Problem details>
Each entry that follows needs to be written out exactly, with nothing left out.

Given data>
++++++++++++++++++++

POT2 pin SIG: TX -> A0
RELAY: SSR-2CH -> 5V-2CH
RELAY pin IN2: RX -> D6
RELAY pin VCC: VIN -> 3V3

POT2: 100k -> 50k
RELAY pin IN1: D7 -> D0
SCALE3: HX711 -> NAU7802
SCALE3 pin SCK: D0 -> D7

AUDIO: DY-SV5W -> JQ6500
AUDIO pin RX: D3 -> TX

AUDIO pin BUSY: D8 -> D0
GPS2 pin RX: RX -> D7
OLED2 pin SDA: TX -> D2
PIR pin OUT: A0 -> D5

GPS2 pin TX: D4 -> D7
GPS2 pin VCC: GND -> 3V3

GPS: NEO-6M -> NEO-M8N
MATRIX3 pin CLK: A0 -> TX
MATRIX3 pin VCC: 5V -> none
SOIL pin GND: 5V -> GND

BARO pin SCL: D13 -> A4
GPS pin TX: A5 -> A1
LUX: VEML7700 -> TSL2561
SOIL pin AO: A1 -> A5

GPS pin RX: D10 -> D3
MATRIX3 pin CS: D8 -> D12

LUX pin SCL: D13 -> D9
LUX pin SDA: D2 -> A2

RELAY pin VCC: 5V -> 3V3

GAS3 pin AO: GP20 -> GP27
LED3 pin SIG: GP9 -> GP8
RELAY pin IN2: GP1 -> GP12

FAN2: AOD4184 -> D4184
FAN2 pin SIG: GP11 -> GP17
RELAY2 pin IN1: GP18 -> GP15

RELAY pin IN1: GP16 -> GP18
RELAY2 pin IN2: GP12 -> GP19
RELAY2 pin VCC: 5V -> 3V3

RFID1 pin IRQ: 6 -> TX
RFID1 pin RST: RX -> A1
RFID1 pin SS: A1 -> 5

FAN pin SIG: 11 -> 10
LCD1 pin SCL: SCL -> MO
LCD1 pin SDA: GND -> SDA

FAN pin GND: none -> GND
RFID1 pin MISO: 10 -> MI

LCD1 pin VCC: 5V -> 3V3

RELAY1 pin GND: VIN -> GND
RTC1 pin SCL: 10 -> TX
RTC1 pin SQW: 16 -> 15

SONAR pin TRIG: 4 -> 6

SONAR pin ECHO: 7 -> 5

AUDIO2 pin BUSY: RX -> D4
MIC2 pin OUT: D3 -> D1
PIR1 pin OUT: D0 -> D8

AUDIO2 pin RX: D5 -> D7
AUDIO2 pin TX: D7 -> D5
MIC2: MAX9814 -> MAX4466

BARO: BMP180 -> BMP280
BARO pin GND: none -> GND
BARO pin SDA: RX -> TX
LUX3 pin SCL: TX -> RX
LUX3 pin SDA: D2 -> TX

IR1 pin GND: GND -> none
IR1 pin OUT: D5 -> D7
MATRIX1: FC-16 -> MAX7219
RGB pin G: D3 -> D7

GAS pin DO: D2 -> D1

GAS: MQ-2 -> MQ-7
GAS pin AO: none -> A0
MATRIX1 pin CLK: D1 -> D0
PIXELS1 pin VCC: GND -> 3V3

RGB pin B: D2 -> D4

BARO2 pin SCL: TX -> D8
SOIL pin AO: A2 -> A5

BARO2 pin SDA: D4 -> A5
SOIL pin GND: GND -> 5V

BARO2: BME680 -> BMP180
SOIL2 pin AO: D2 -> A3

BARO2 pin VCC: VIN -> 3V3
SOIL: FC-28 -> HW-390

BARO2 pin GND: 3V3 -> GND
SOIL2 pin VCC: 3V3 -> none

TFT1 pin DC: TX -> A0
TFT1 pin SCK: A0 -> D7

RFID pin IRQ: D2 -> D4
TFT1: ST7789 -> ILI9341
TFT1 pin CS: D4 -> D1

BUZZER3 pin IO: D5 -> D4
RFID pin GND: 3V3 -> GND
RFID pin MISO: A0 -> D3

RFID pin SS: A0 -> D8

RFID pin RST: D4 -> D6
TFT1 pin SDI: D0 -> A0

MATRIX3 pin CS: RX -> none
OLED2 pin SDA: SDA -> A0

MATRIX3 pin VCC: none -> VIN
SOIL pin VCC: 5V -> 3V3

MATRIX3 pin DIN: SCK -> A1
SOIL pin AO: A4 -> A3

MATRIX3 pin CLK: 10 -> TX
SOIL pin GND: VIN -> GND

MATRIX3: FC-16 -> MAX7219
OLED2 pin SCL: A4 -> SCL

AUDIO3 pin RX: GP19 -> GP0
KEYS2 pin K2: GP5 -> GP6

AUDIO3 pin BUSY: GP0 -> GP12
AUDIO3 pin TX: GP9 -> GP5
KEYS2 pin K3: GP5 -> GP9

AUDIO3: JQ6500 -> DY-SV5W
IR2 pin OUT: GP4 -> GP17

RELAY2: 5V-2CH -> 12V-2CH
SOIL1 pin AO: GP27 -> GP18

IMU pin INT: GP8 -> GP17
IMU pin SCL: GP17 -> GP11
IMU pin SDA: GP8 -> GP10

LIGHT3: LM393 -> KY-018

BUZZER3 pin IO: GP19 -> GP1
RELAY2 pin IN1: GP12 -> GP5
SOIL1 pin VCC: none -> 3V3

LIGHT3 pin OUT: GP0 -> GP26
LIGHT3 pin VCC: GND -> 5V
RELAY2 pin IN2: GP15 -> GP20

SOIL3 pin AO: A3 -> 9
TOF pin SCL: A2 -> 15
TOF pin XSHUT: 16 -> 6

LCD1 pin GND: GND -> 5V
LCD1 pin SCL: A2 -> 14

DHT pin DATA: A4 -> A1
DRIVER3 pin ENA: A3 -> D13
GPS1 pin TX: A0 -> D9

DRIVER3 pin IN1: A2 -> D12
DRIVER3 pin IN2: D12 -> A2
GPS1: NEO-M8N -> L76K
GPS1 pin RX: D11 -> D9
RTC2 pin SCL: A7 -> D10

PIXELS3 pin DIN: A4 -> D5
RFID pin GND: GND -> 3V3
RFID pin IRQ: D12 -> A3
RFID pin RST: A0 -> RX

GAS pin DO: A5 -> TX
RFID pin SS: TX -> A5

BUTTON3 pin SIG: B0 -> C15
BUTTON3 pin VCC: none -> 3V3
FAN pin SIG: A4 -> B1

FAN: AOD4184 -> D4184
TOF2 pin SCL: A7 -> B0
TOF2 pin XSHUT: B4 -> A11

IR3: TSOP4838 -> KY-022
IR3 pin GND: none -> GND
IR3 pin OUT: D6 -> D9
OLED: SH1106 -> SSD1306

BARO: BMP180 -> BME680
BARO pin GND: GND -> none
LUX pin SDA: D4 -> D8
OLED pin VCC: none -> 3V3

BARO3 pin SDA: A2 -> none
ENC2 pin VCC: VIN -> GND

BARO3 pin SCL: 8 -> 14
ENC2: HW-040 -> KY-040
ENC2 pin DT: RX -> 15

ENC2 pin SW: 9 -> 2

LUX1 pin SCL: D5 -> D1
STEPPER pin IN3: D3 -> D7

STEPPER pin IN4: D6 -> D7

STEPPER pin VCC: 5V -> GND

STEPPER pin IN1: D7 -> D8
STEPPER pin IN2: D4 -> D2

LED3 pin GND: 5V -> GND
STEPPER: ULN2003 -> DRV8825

++++++++++++++++++++

Solution to this task>
POT2 pin SIG: TX -> A0
RELAY: SSR-2CH -> 5V-2CH
RELAY pin IN2: RX -> D6
RELAY pin VCC: VIN -> 3V3

POT2: 100k -> 50k
RELAY pin IN1: D7 -> D0
SCALE3: HX711 -> NAU7802
SCALE3 pin SCK: D0 -> D7

AUDIO: DY-SV5W -> JQ6500
AUDIO pin RX: D3 -> TX

AUDIO pin BUSY: D8 -> D0
GPS2 pin RX: RX -> D7
OLED2 pin SDA: TX -> D2
PIR pin OUT: A0 -> D5

GPS2 pin TX: D4 -> D7
GPS2 pin VCC: GND -> 3V3

GPS: NEO-6M -> NEO-M8N
MATRIX3 pin CLK: A0 -> TX
MATRIX3 pin VCC: 5V -> none
SOIL pin GND: 5V -> GND

BARO pin SCL: D13 -> A4
GPS pin TX: A5 -> A1
LUX: VEML7700 -> TSL2561
SOIL pin AO: A1 -> A5

GPS pin RX: D10 -> D3
MATRIX3 pin CS: D8 -> D12

LUX pin SCL: D13 -> D9
LUX pin SDA: D2 -> A2

RELAY pin VCC: 5V -> 3V3

GAS3 pin AO: GP20 -> GP27
LED3 pin SIG: GP9 -> GP8
RELAY pin IN2: GP1 -> GP12

FAN2: AOD4184 -> D4184
FAN2 pin SIG: GP11 -> GP17
RELAY2 pin IN1: GP18 -> GP15

RELAY pin IN1: GP16 -> GP18
RELAY2 pin IN2: GP12 -> GP19
RELAY2 pin VCC: 5V -> 3V3

RFID1 pin IRQ: 6 -> TX
RFID1 pin RST: RX -> A1
RFID1 pin SS: A1 -> 5

FAN pin SIG: 11 -> 10
LCD1 pin SCL: SCL -> MO
LCD1 pin SDA: GND -> SDA

FAN pin GND: none -> GND
RFID1 pin MISO: 10 -> MI

LCD1 pin VCC: 5V -> 3V3

RELAY1 pin GND: VIN -> GND
RTC1 pin SCL: 10 -> TX
RTC1 pin SQW: 16 -> 15

SONAR pin TRIG: 4 -> 6

SONAR pin ECHO: 7 -> 5

AUDIO2 pin BUSY: RX -> D4
MIC2 pin OUT: D3 -> D1
PIR1 pin OUT: D0 -> D8

AUDIO2 pin RX: D5 -> D7
AUDIO2 pin TX: D7 -> D5
MIC2: MAX9814 -> MAX4466

BARO: BMP180 -> BMP280
BARO pin GND: none -> GND
BARO pin SDA: RX -> TX
LUX3 pin SCL: TX -> RX
LUX3 pin SDA: D2 -> TX

IR1 pin GND: GND -> none
IR1 pin OUT: D5 -> D7
MATRIX1: FC-16 -> MAX7219
RGB pin G: D3 -> D7

GAS pin DO: D2 -> D1

GAS: MQ-2 -> MQ-7
GAS pin AO: none -> A0
MATRIX1 pin CLK: D1 -> D0
PIXELS1 pin VCC: GND -> 3V3

RGB pin B: D2 -> D4

BARO2 pin SCL: TX -> D8
SOIL pin AO: A2 -> A5

BARO2 pin SDA: D4 -> A5
SOIL pin GND: GND -> 5V

BARO2: BME680 -> BMP180
SOIL2 pin AO: D2 -> A3

BARO2 pin VCC: VIN -> 3V3
SOIL: FC-28 -> HW-390

BARO2 pin GND: 3V3 -> GND
SOIL2 pin VCC: 3V3 -> none

TFT1 pin DC: TX -> A0
TFT1 pin SCK: A0 -> D7

RFID pin IRQ: D2 -> D4
TFT1: ST7789 -> ILI9341
TFT1 pin CS: D4 -> D1

BUZZER3 pin IO: D5 -> D4
RFID pin GND: 3V3 -> GND
RFID pin MISO: A0 -> D3

RFID pin SS: A0 -> D8

RFID pin RST: D4 -> D6
TFT1 pin SDI: D0 -> A0

MATRIX3 pin CS: RX -> none
OLED2 pin SDA: SDA -> A0

MATRIX3 pin VCC: none -> VIN
SOIL pin VCC: 5V -> 3V3

MATRIX3 pin DIN: SCK -> A1
SOIL pin AO: A4 -> A3

MATRIX3 pin CLK: 10 -> TX
SOIL pin GND: VIN -> GND

MATRIX3: FC-16 -> MAX7219
OLED2 pin SCL: A4 -> SCL

AUDIO3 pin RX: GP19 -> GP0
KEYS2 pin K2: GP5 -> GP6

AUDIO3 pin BUSY: GP0 -> GP12
AUDIO3 pin TX: GP9 -> GP5
KEYS2 pin K3: GP5 -> GP9

AUDIO3: JQ6500 -> DY-SV5W
IR2 pin OUT: GP4 -> GP17

RELAY2: 5V-2CH -> 12V-2CH
SOIL1 pin AO: GP27 -> GP18

IMU pin INT: GP8 -> GP17
IMU pin SCL: GP17 -> GP11
IMU pin SDA: GP8 -> GP10

LIGHT3: LM393 -> KY-018

BUZZER3 pin IO: GP19 -> GP1
RELAY2 pin IN1: GP12 -> GP5
SOIL1 pin VCC: none -> 3V3

LIGHT3 pin OUT: GP0 -> GP26
LIGHT3 pin VCC: GND -> 5V
RELAY2 pin IN2: GP15 -> GP20

SOIL3 pin AO: A3 -> 9
TOF pin SCL: A2 -> 15
TOF pin XSHUT: 16 -> 6

LCD1 pin GND: GND -> 5V
LCD1 pin SCL: A2 -> 14

DHT pin DATA: A4 -> A1
DRIVER3 pin ENA: A3 -> D13
GPS1 pin TX: A0 -> D9

DRIVER3 pin IN1: A2 -> D12
DRIVER3 pin IN2: D12 -> A2
GPS1: NEO-M8N -> L76K
GPS1 pin RX: D11 -> D9
RTC2 pin SCL: A7 -> D10

PIXELS3 pin DIN: A4 -> D5
RFID pin GND: GND -> 3V3
RFID pin IRQ: D12 -> A3
RFID pin RST: A0 -> RX

GAS pin DO: A5 -> TX
RFID pin SS: TX -> A5

BUTTON3 pin SIG: B0 -> C15
BUTTON3 pin VCC: none -> 3V3
FAN pin SIG: A4 -> B1

FAN: AOD4184 -> D4184
TOF2 pin SCL: A7 -> B0
TOF2 pin XSHUT: B4 -> A11

IR3: TSOP4838 -> KY-022
IR3 pin GND: none -> GND
IR3 pin OUT: D6 -> D9
OLED: SH1106 -> SSD1306

BARO: BMP180 -> BME680
BARO pin GND: GND -> none
LUX pin SDA: D4 -> D8
OLED pin VCC: none -> 3V3

BARO3 pin SDA: A2 -> none
ENC2 pin VCC: VIN -> GND

BARO3 pin SCL: 8 -> 14
ENC2: HW-040 -> KY-040
ENC2 pin DT: RX -> 15

ENC2 pin SW: 9 -> 2

LUX1 pin SCL: D5 -> D1
STEPPER pin IN3: D3 -> D7

STEPPER pin IN4: D6 -> D7

STEPPER pin VCC: 5V -> GND

STEPPER pin IN1: D7 -> D8
STEPPER pin IN2: D4 -> D2

LED3 pin GND: 5V -> GND
STEPPER: ULN2003 -> DRV8825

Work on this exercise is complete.